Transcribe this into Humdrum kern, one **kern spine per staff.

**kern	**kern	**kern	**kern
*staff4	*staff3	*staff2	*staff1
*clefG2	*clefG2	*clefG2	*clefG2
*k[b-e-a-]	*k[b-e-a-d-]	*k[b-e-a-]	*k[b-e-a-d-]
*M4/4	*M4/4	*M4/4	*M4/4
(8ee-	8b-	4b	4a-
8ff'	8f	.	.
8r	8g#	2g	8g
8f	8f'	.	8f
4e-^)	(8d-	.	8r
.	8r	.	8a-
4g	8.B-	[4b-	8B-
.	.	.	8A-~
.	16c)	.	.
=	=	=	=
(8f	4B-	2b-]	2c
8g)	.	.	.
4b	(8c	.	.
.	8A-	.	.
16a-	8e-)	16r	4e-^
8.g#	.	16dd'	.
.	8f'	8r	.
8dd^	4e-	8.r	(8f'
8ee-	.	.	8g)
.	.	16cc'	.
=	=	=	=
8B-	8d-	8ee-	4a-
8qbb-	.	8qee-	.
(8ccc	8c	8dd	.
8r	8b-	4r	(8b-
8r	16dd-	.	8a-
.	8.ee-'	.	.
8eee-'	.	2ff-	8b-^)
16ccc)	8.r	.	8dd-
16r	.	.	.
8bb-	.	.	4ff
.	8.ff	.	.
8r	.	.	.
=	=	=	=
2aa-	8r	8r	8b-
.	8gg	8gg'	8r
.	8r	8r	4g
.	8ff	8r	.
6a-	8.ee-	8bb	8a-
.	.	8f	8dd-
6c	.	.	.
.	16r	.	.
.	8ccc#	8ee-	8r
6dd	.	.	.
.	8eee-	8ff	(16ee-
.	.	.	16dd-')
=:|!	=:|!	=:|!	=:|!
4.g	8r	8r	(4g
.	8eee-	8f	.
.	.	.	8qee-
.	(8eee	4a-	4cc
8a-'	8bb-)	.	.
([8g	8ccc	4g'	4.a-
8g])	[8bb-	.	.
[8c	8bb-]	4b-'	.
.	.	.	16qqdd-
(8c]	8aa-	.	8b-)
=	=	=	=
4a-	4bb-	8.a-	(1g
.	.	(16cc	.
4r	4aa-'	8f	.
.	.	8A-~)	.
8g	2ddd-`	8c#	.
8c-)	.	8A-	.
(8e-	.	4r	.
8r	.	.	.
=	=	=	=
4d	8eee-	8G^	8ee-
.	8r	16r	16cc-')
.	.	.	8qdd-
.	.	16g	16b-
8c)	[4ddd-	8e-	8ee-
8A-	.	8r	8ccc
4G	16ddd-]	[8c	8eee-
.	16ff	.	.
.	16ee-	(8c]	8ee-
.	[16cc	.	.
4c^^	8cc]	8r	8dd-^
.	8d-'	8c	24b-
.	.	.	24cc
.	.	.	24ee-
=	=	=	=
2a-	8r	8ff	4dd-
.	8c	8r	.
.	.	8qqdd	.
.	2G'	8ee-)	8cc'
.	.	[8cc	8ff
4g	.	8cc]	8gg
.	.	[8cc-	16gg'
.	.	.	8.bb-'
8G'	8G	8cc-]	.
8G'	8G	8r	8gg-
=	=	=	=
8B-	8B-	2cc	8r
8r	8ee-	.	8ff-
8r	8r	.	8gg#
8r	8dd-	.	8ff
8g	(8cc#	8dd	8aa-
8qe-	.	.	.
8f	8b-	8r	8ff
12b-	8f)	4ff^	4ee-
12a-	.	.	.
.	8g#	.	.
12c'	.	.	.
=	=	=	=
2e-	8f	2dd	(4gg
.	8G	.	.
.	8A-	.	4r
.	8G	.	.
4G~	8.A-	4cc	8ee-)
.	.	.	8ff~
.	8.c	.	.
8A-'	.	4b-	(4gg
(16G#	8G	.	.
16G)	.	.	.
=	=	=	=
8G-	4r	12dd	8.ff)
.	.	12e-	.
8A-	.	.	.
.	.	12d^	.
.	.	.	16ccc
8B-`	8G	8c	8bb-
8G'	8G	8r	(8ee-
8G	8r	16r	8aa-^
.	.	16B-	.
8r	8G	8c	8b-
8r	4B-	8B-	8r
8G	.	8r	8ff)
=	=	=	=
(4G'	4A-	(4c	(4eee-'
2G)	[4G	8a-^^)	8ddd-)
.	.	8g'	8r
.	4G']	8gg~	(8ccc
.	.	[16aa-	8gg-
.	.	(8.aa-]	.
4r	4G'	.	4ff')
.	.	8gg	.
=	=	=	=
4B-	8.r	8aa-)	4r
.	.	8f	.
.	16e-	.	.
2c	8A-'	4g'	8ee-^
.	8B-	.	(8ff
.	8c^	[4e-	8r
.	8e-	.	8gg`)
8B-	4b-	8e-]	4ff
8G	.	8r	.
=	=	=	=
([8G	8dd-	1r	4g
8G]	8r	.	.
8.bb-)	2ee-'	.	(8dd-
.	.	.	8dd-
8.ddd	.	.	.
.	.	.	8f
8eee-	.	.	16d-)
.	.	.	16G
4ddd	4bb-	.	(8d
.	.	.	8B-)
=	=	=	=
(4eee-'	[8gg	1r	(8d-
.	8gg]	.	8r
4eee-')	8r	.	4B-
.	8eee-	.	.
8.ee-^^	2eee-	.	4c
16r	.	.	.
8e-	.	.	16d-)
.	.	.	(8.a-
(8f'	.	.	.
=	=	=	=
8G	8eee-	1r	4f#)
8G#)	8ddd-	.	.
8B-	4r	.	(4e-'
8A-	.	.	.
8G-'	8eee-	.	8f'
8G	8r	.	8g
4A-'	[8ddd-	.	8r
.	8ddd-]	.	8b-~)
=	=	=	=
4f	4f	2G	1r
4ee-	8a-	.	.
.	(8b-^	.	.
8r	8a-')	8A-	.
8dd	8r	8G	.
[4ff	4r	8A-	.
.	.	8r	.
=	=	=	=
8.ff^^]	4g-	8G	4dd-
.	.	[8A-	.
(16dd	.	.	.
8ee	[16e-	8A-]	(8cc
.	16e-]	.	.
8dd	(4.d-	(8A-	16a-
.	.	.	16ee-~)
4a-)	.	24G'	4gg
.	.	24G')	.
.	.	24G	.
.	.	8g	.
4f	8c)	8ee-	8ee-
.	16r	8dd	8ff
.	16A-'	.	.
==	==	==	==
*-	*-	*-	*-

EXERCISE DIRECTIONS:
Select every line in the material above that contains the string "kern", treating uppercase and lowercase letters as different.

FINAL RESULT:
Transcribe this into Humdrum kern, one **kern spine per staff.
**kern	**kern	**kern	**kern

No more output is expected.